BEGIN SOURCE INFORMATION
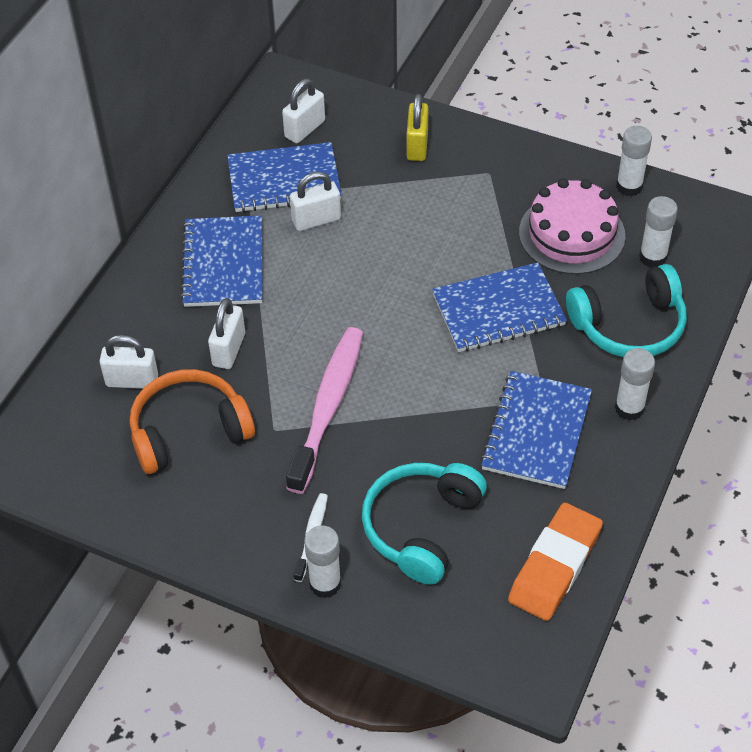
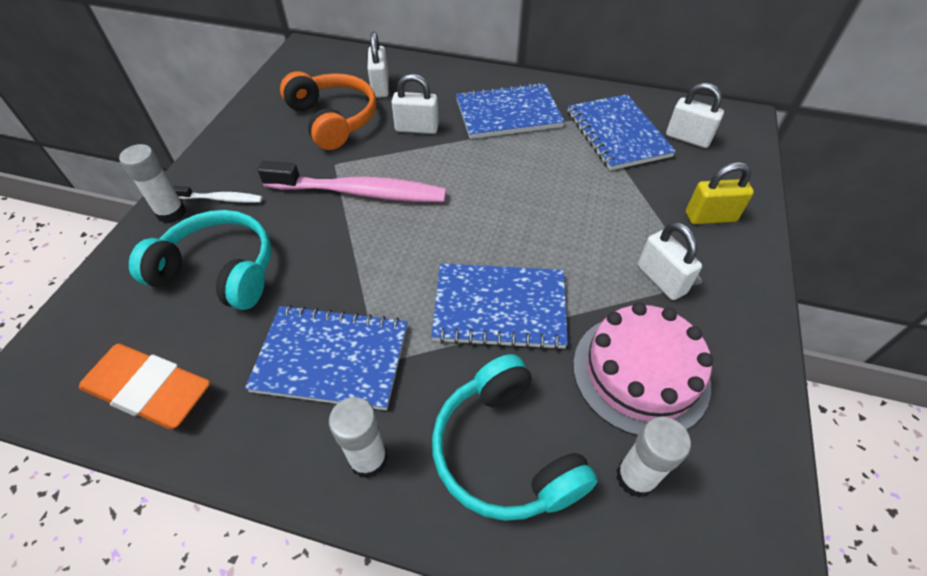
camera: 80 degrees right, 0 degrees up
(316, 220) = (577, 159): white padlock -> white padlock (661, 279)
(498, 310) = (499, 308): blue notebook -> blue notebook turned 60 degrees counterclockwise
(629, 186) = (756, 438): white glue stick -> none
END SOURCE INFORMATION
BEGIN SOURCE INFORMATION
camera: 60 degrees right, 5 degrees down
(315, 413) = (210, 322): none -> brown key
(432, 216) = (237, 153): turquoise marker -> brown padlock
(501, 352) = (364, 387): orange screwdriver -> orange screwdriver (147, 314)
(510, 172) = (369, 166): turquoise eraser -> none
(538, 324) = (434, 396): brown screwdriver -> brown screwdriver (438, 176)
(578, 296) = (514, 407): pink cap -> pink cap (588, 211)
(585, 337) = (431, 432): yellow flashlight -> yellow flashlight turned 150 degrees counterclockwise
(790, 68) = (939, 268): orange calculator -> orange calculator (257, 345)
END SOURCE INFORMATION
BEGIN SOURCE INFORMATION
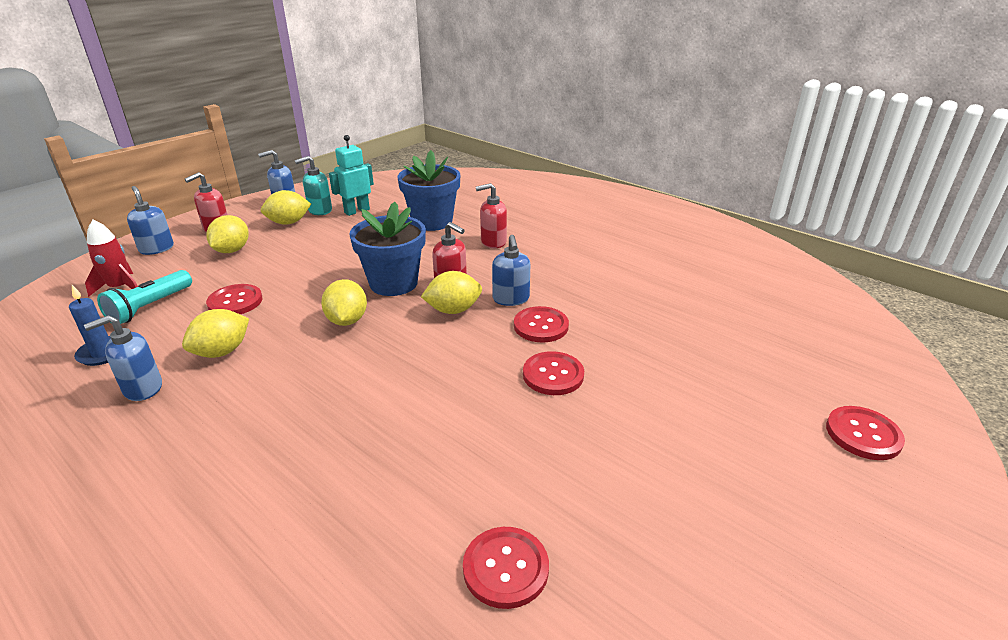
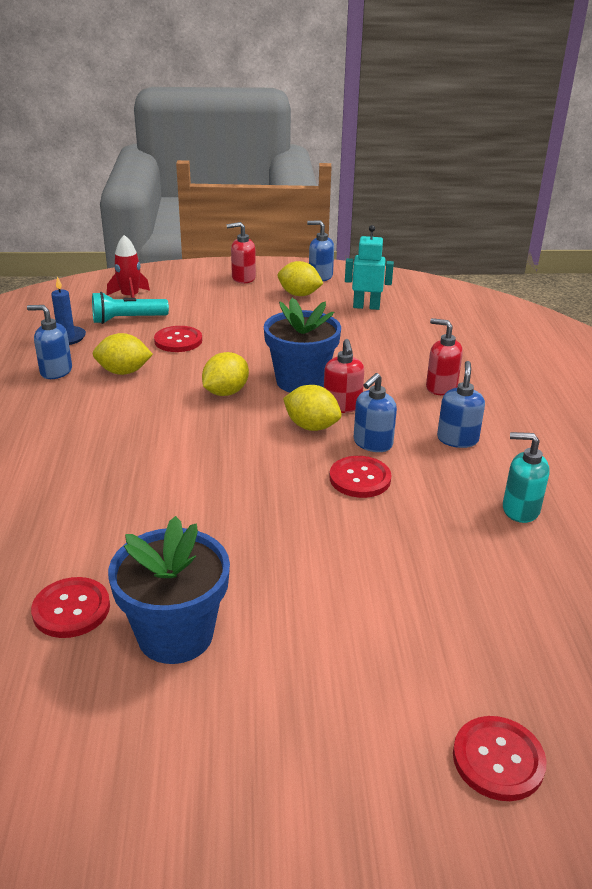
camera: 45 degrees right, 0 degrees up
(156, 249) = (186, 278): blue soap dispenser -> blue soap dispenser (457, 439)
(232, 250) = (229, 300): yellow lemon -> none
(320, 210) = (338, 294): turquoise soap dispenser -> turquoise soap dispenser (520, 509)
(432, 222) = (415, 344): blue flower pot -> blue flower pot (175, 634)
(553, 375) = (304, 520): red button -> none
END SOURCE INFORMATION
The answer must be every line of the records that contains the word "brown".

TASK RESPONSE:
(315, 413) = (210, 322): none -> brown key
(432, 216) = (237, 153): turquoise marker -> brown padlock
(538, 324) = (434, 396): brown screwdriver -> brown screwdriver (438, 176)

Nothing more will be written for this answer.